• _Try it_: Would you output, exactly as written, the line with "orange spray bottle [550,101,582,179]" and all lines after it to the end of the data below, and no others?

(Object transformation records)
....
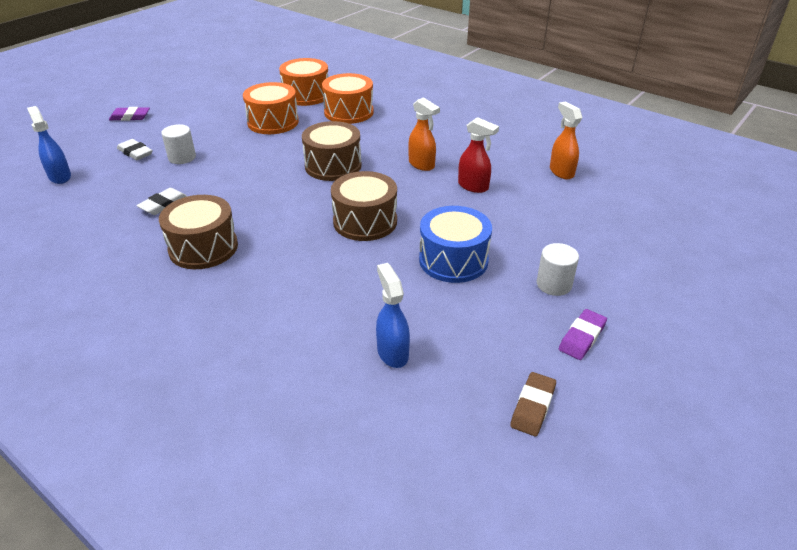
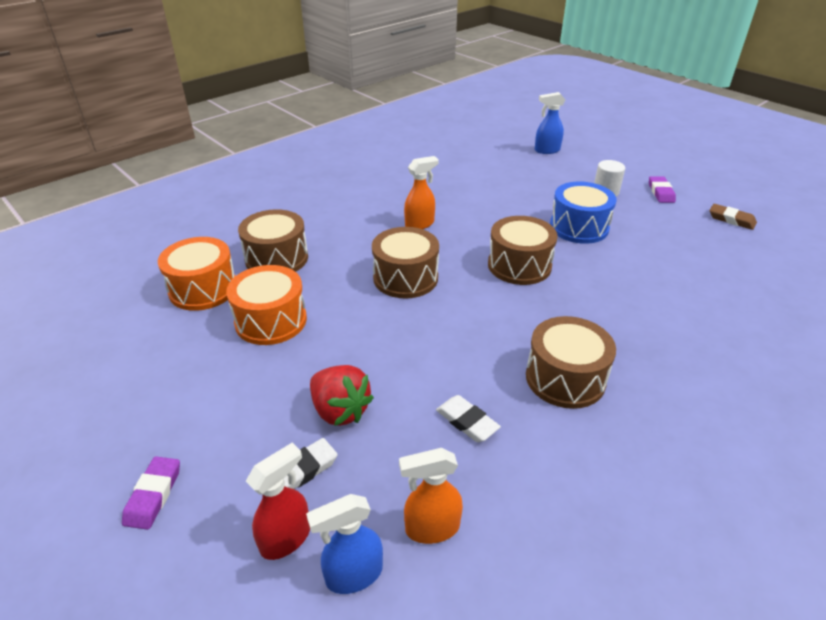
camera: 80 degrees left, 0 degrees up
white cylinder [161,124,196,164] -> red strawberry [310,365,374,426]
orange drum [322,73,374,124] -> brown drum [238,209,308,272]
blue spray bottle [376,263,410,368] -> blue spray bottle moved to [535,92,565,154]
red spray bottle [458,117,499,193] -> red spray bottle moved to [246,443,310,560]
orange spray bottle [550,101,582,179] -> orange spray bottle moved to [399,448,463,544]
purple eraser [559,309,607,360] -> purple eraser turned 45 degrees clockwise [649,176,676,203]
....
• _Task answer_:
orange spray bottle [550,101,582,179] -> orange spray bottle moved to [399,448,463,544]
purple eraser [559,309,607,360] -> purple eraser turned 45 degrees clockwise [649,176,676,203]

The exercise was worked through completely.